WHAT IS BEING ASKED:
Copy the data exactly as it appears, and do not include any pictures.

**** MATERIAL FOR THIS TASK ****

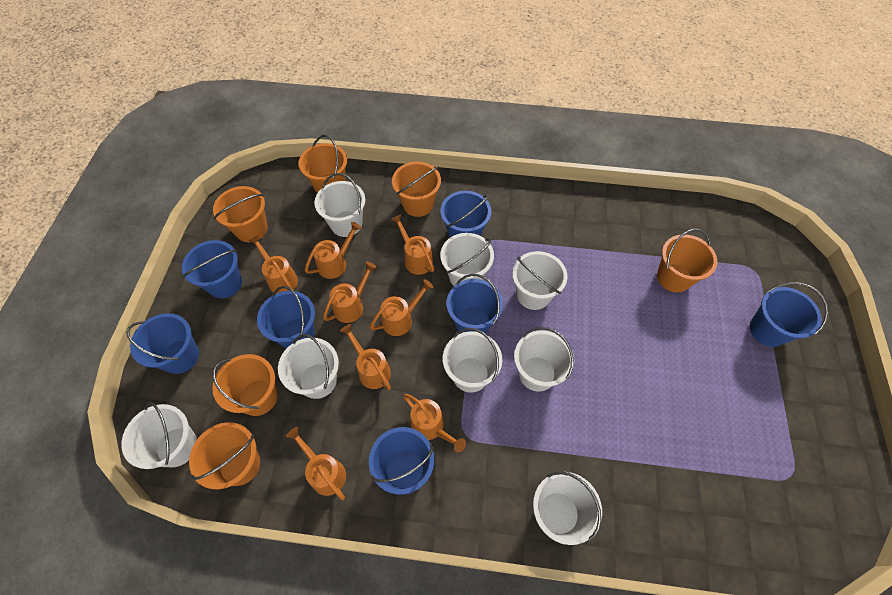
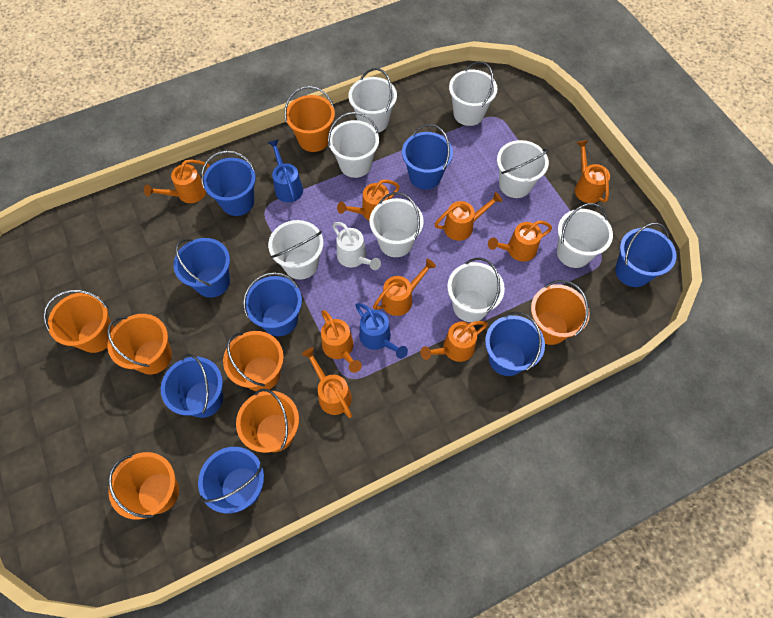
blue bucket: 7 -> 8
blue watering can: 0 -> 2
orange bucket: 6 -> 7
orange watering can: 8 -> 9
white watering can: 0 -> 1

****

FINAL ANSWER:
blue bucket: 7 -> 8
blue watering can: 0 -> 2
orange bucket: 6 -> 7
orange watering can: 8 -> 9
white watering can: 0 -> 1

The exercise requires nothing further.